--- START ---

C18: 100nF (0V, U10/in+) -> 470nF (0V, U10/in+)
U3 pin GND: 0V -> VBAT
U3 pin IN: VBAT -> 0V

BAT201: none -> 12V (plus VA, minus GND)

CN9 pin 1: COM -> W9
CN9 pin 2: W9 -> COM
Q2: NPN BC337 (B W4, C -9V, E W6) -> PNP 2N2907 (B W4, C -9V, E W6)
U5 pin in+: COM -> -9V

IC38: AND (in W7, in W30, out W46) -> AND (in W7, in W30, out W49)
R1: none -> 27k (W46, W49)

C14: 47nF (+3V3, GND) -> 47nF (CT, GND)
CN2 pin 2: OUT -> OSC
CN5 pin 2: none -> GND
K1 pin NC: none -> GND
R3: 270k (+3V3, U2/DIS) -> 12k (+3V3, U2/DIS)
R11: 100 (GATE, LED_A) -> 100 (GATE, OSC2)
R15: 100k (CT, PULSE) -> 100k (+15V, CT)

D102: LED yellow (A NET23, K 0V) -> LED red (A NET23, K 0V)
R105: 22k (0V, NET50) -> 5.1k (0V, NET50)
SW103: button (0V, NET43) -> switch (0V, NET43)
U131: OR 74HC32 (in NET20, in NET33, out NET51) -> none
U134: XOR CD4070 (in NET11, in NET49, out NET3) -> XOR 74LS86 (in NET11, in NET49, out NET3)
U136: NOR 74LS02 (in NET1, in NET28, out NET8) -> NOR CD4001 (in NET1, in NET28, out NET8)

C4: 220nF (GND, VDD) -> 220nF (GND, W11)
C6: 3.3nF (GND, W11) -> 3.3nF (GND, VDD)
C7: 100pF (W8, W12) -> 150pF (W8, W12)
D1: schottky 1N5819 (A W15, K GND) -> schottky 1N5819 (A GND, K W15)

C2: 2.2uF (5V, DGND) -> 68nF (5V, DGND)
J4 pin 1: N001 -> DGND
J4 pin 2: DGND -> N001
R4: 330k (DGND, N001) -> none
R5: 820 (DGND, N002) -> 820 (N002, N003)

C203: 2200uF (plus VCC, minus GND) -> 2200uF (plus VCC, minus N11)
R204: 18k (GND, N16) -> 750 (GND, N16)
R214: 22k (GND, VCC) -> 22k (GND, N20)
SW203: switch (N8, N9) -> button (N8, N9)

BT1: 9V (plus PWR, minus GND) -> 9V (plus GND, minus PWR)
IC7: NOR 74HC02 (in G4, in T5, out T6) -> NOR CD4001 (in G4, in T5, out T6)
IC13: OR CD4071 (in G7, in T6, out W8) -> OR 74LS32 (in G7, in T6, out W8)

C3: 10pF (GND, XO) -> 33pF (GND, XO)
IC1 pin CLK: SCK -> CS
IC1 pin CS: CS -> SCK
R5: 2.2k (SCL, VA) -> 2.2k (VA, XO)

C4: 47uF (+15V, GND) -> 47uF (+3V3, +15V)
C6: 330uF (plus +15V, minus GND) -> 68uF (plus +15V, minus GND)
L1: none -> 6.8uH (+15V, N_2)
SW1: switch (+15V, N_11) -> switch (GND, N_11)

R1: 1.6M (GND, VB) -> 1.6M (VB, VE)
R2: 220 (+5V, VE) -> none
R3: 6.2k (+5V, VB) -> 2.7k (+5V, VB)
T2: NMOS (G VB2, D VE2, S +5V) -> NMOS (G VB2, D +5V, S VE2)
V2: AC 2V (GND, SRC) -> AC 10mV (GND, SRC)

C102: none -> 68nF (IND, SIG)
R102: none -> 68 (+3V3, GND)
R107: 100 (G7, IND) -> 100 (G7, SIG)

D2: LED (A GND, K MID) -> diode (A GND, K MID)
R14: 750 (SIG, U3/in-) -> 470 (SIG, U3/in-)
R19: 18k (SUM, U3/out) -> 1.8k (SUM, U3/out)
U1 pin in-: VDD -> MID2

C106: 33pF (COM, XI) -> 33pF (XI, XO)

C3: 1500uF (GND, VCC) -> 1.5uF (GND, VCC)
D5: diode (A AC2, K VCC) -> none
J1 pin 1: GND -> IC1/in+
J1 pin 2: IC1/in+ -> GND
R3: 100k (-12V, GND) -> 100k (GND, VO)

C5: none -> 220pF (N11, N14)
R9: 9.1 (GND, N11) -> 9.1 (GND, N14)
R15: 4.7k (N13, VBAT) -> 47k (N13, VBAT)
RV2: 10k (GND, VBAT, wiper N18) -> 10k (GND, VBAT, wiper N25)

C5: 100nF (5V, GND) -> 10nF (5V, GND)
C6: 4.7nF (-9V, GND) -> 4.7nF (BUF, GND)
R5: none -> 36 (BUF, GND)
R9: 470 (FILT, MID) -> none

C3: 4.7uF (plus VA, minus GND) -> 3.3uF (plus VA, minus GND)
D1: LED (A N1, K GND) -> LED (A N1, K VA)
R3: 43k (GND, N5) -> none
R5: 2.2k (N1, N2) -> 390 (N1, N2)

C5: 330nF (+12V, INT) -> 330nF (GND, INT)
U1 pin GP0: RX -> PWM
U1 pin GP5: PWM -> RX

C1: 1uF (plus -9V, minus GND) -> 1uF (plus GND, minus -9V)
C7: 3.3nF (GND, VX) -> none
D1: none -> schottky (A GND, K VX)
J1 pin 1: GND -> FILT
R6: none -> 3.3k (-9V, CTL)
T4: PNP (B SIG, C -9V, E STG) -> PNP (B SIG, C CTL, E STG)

--- END ---

Task brief =>
In the listing above, find the line with "U3 pin IN: VBAT -> 0V" and the line with "R102: none -> 68 (+3V3, GND)"; output exactly those lines and all lines between them.

Written response =>
U3 pin IN: VBAT -> 0V

BAT201: none -> 12V (plus VA, minus GND)

CN9 pin 1: COM -> W9
CN9 pin 2: W9 -> COM
Q2: NPN BC337 (B W4, C -9V, E W6) -> PNP 2N2907 (B W4, C -9V, E W6)
U5 pin in+: COM -> -9V

IC38: AND (in W7, in W30, out W46) -> AND (in W7, in W30, out W49)
R1: none -> 27k (W46, W49)

C14: 47nF (+3V3, GND) -> 47nF (CT, GND)
CN2 pin 2: OUT -> OSC
CN5 pin 2: none -> GND
K1 pin NC: none -> GND
R3: 270k (+3V3, U2/DIS) -> 12k (+3V3, U2/DIS)
R11: 100 (GATE, LED_A) -> 100 (GATE, OSC2)
R15: 100k (CT, PULSE) -> 100k (+15V, CT)

D102: LED yellow (A NET23, K 0V) -> LED red (A NET23, K 0V)
R105: 22k (0V, NET50) -> 5.1k (0V, NET50)
SW103: button (0V, NET43) -> switch (0V, NET43)
U131: OR 74HC32 (in NET20, in NET33, out NET51) -> none
U134: XOR CD4070 (in NET11, in NET49, out NET3) -> XOR 74LS86 (in NET11, in NET49, out NET3)
U136: NOR 74LS02 (in NET1, in NET28, out NET8) -> NOR CD4001 (in NET1, in NET28, out NET8)

C4: 220nF (GND, VDD) -> 220nF (GND, W11)
C6: 3.3nF (GND, W11) -> 3.3nF (GND, VDD)
C7: 100pF (W8, W12) -> 150pF (W8, W12)
D1: schottky 1N5819 (A W15, K GND) -> schottky 1N5819 (A GND, K W15)

C2: 2.2uF (5V, DGND) -> 68nF (5V, DGND)
J4 pin 1: N001 -> DGND
J4 pin 2: DGND -> N001
R4: 330k (DGND, N001) -> none
R5: 820 (DGND, N002) -> 820 (N002, N003)

C203: 2200uF (plus VCC, minus GND) -> 2200uF (plus VCC, minus N11)
R204: 18k (GND, N16) -> 750 (GND, N16)
R214: 22k (GND, VCC) -> 22k (GND, N20)
SW203: switch (N8, N9) -> button (N8, N9)

BT1: 9V (plus PWR, minus GND) -> 9V (plus GND, minus PWR)
IC7: NOR 74HC02 (in G4, in T5, out T6) -> NOR CD4001 (in G4, in T5, out T6)
IC13: OR CD4071 (in G7, in T6, out W8) -> OR 74LS32 (in G7, in T6, out W8)

C3: 10pF (GND, XO) -> 33pF (GND, XO)
IC1 pin CLK: SCK -> CS
IC1 pin CS: CS -> SCK
R5: 2.2k (SCL, VA) -> 2.2k (VA, XO)

C4: 47uF (+15V, GND) -> 47uF (+3V3, +15V)
C6: 330uF (plus +15V, minus GND) -> 68uF (plus +15V, minus GND)
L1: none -> 6.8uH (+15V, N_2)
SW1: switch (+15V, N_11) -> switch (GND, N_11)

R1: 1.6M (GND, VB) -> 1.6M (VB, VE)
R2: 220 (+5V, VE) -> none
R3: 6.2k (+5V, VB) -> 2.7k (+5V, VB)
T2: NMOS (G VB2, D VE2, S +5V) -> NMOS (G VB2, D +5V, S VE2)
V2: AC 2V (GND, SRC) -> AC 10mV (GND, SRC)

C102: none -> 68nF (IND, SIG)
R102: none -> 68 (+3V3, GND)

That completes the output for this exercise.